**The problem:**
Start your answer with the line containing "D3: schottky 1N5817" and end it with the last line of the records below, retyping every line between exactly and adding nothing.

**Provided records:**
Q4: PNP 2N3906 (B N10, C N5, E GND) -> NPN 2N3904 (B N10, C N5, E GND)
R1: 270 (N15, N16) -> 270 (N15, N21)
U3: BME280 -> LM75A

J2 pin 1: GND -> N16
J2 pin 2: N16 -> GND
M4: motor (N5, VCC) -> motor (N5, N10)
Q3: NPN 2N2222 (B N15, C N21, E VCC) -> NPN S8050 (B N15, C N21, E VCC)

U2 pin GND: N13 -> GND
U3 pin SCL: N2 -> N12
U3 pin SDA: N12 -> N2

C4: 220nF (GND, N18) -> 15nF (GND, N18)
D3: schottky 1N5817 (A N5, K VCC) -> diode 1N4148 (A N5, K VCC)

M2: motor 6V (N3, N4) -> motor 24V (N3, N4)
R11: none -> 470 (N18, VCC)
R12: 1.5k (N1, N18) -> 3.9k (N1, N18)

**Output of the task:**
D3: schottky 1N5817 (A N5, K VCC) -> diode 1N4148 (A N5, K VCC)

M2: motor 6V (N3, N4) -> motor 24V (N3, N4)
R11: none -> 470 (N18, VCC)
R12: 1.5k (N1, N18) -> 3.9k (N1, N18)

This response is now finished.